_Given data_
= Beginning of Section =

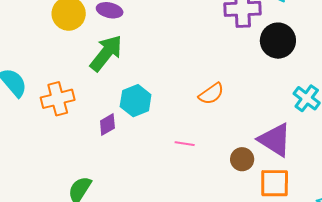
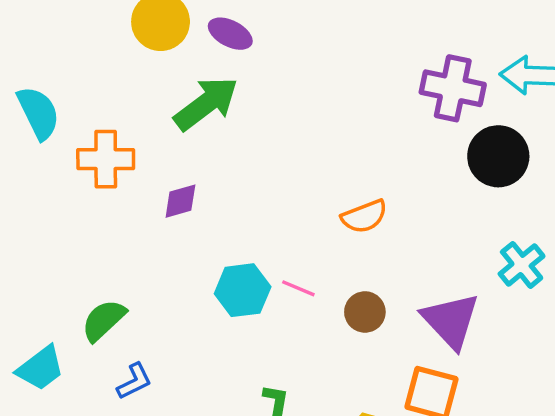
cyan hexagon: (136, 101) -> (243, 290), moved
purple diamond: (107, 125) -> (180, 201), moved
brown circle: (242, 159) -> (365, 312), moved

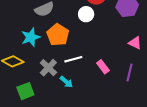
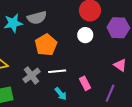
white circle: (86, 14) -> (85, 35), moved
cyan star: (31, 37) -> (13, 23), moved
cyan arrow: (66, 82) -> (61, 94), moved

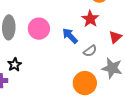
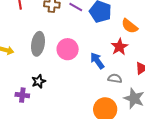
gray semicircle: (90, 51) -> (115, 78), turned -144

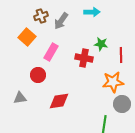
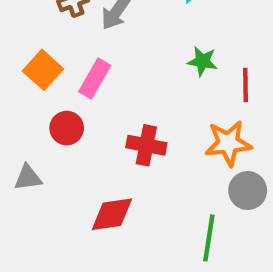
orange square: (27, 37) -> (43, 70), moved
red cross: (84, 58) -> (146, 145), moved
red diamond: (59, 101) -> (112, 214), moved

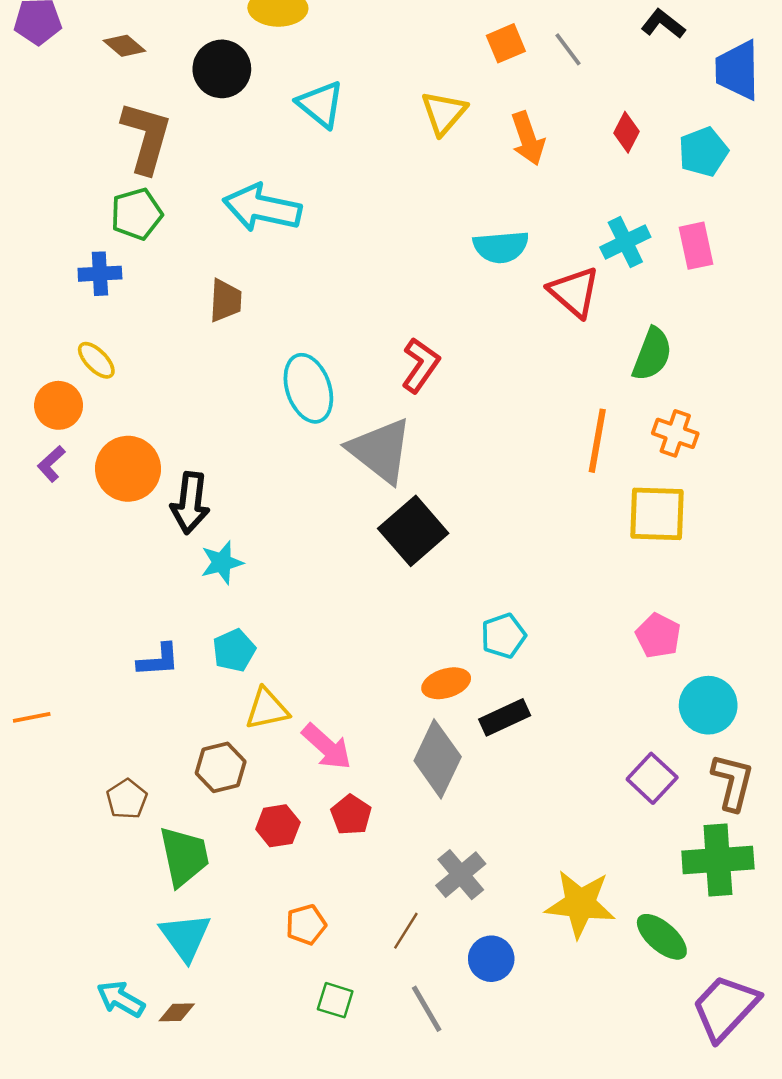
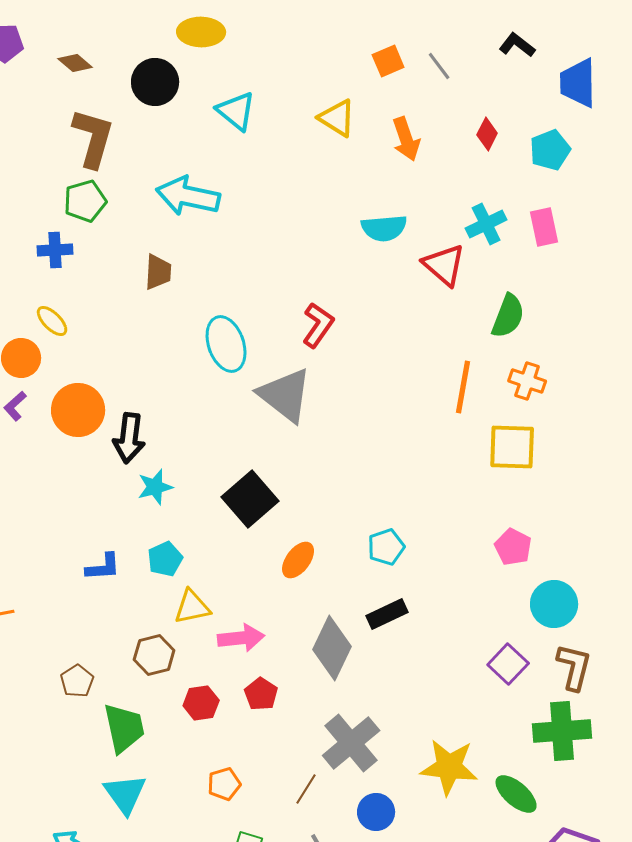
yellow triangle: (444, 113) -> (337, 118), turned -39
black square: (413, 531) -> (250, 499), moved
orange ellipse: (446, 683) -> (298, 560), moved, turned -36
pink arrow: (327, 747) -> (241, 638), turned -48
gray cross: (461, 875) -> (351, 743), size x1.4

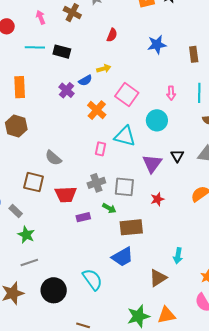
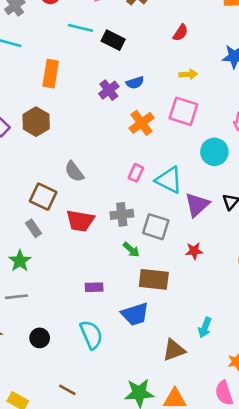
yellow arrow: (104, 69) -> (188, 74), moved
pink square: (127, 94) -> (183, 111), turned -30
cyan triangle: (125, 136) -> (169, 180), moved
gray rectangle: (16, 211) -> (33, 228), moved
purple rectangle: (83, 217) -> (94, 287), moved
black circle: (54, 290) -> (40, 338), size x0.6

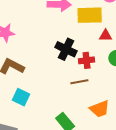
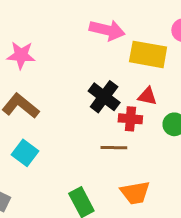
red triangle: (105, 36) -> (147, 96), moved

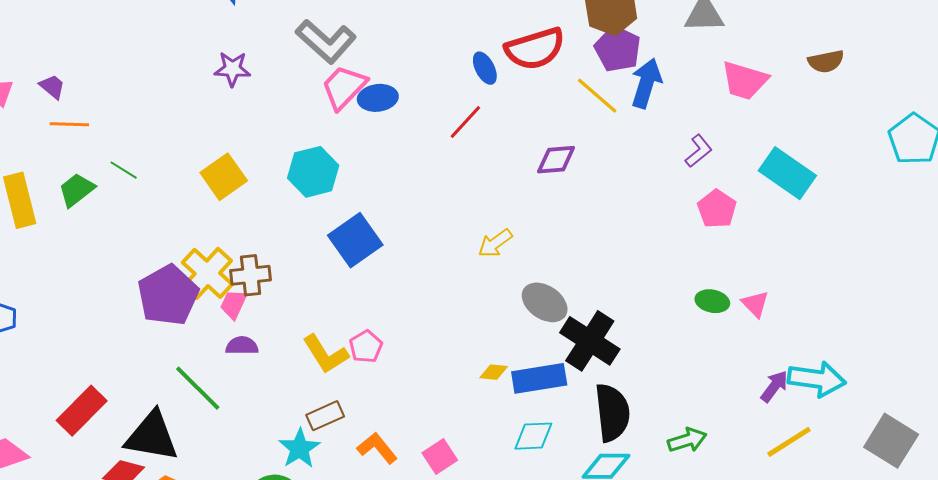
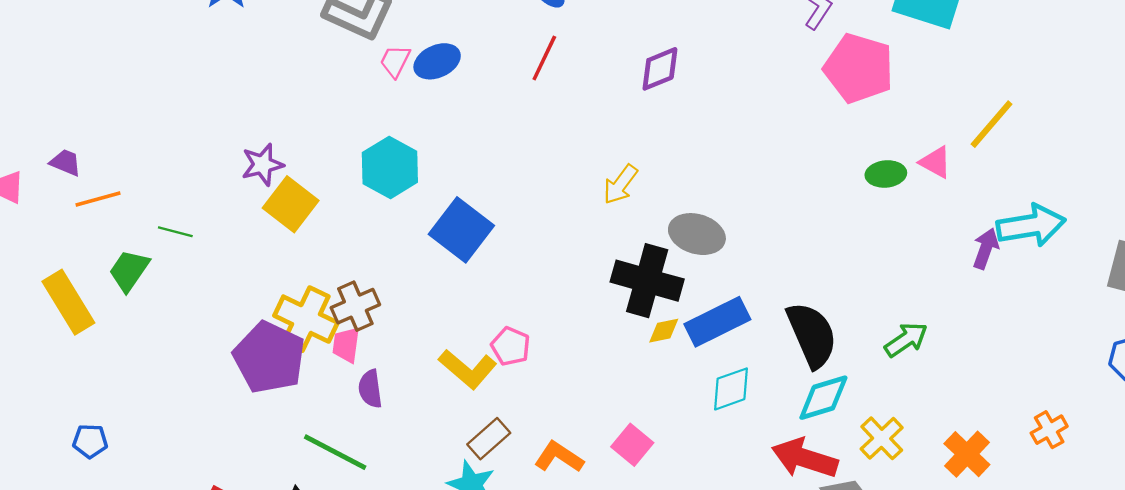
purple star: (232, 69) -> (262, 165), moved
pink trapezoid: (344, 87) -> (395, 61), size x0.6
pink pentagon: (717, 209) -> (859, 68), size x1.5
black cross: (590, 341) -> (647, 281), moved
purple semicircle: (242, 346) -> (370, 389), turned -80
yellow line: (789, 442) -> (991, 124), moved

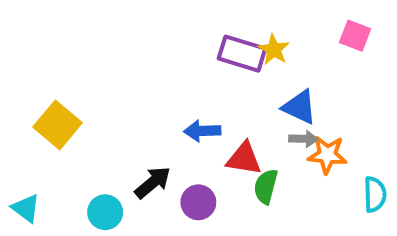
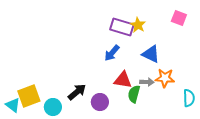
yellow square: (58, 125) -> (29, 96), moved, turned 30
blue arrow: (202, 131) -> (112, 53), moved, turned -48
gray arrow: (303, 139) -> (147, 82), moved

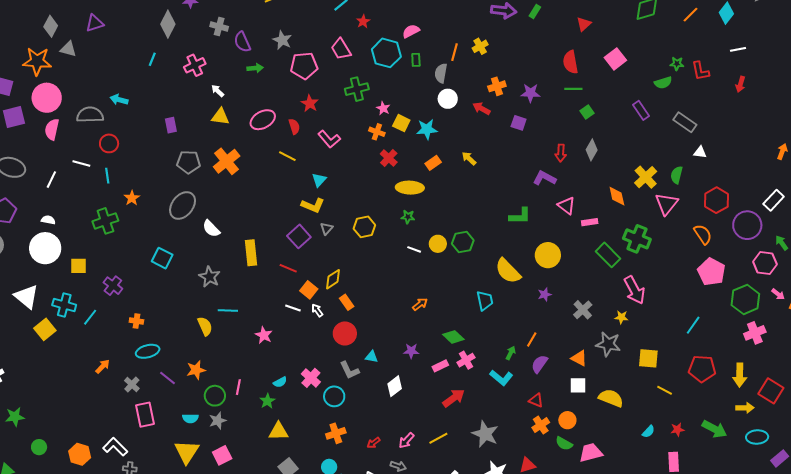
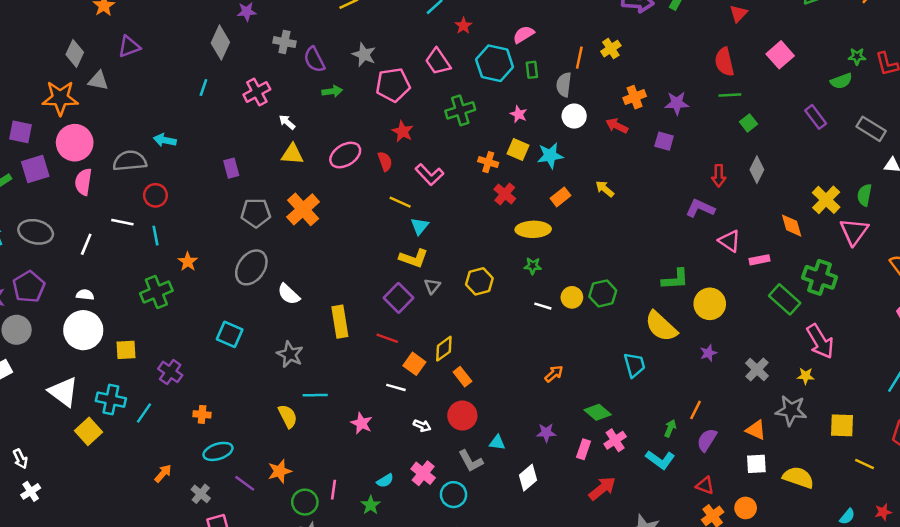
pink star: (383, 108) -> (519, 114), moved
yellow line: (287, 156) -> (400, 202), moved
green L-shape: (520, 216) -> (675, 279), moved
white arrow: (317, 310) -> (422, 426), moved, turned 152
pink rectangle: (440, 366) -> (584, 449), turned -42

= End of Section =

_Assignment_
From the entries above, extract every line where the word "yellow" appears.

_Output_
yellow triangle: (444, 113) -> (337, 118), turned -39
yellow arrow: (104, 69) -> (188, 74), moved
yellow line: (789, 442) -> (991, 124), moved
yellow square: (58, 125) -> (29, 96), moved, turned 30
yellow line: (287, 156) -> (400, 202), moved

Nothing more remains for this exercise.